§ What you will do
Search the material for the string "went", then show every line where it turns up.

§ Raw data
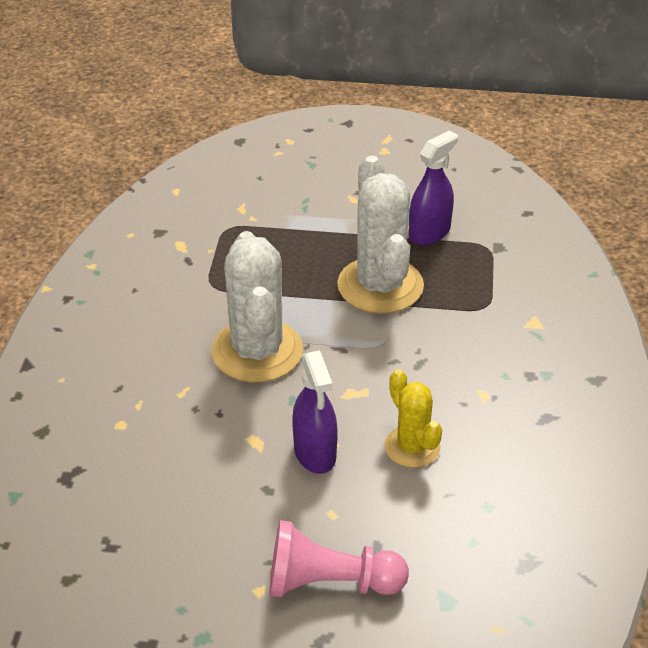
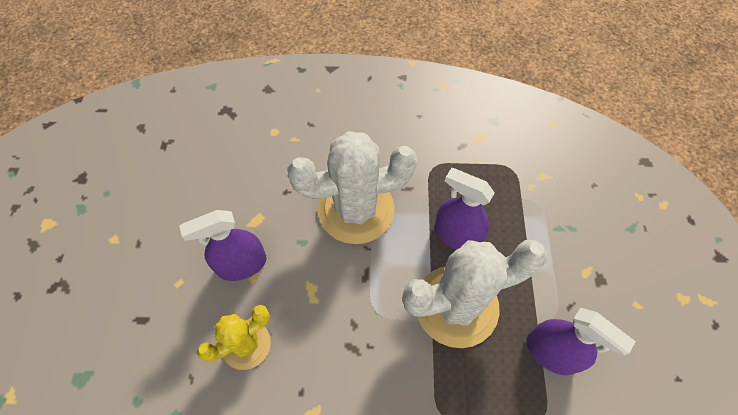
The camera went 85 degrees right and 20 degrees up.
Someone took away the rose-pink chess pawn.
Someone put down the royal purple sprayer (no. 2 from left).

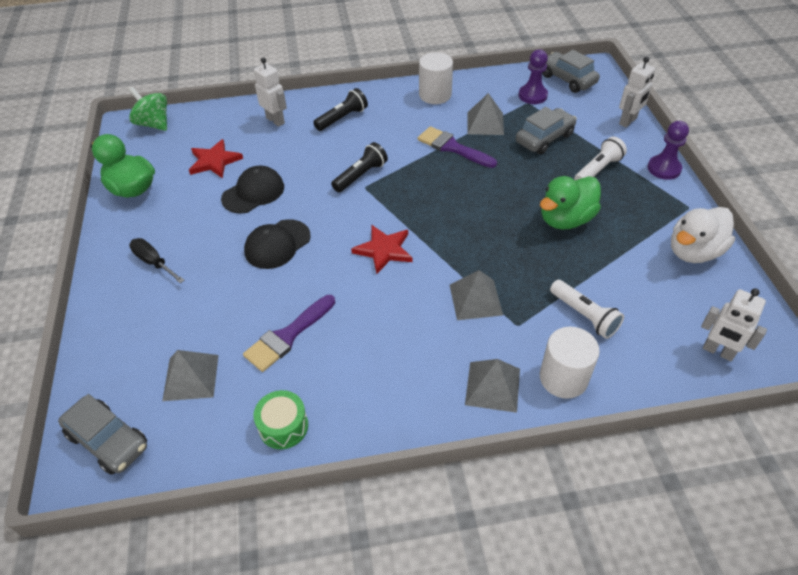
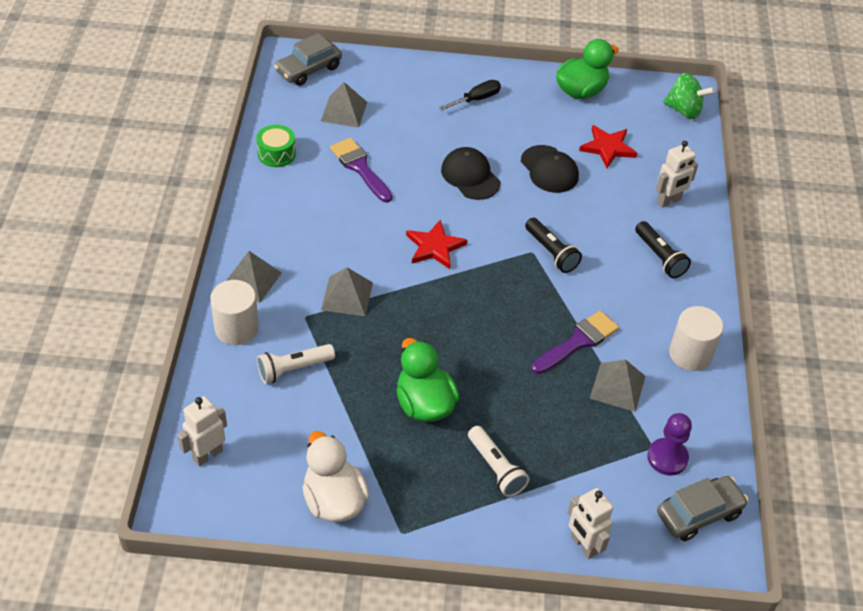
The camera went 100 degrees right and 0 degrees up.
Someone took away the gray toy car (no. 2 from left).
Someone took away the royal purple chess pawn (no. 2 from left).
Someone rotated the emerald whirligig by 60 degrees clockwise.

§ Your response
The camera went 85 degrees right and 20 degrees up.
The camera went 100 degrees right and 0 degrees up.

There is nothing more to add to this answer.